***** The records *****

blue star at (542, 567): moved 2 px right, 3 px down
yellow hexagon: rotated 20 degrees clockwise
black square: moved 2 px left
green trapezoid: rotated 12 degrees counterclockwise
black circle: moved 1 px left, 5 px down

*****
***** The records *****

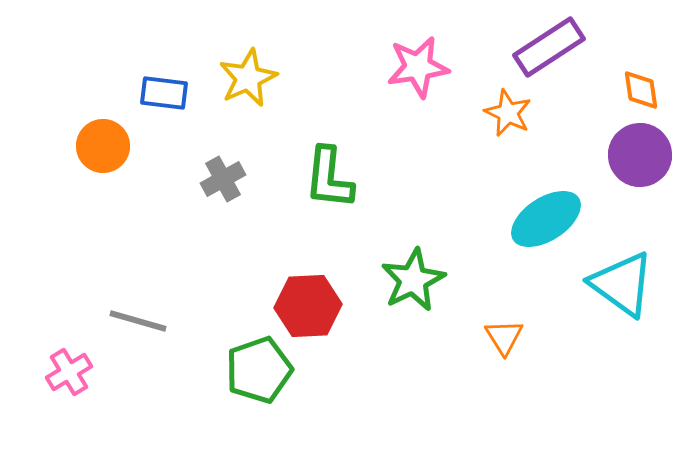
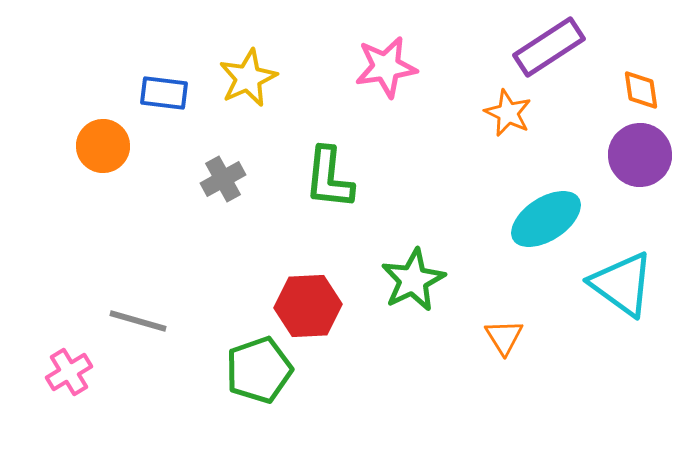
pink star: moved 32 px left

*****
***** The records *****

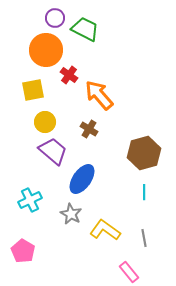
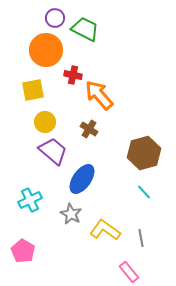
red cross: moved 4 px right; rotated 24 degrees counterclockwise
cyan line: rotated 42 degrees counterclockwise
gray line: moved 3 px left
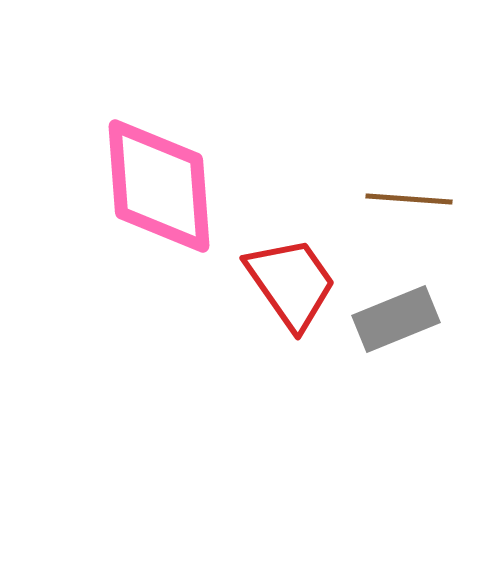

*****

Set exercise:
Reproduce the data verbatim from the line with "blue star at" up to and including the line with "black circle: moved 1 px left, 5 px down".

Exercise solution:
blue star at (542, 567): moved 2 px right, 3 px down
yellow hexagon: rotated 20 degrees clockwise
black square: moved 2 px left
green trapezoid: rotated 12 degrees counterclockwise
black circle: moved 1 px left, 5 px down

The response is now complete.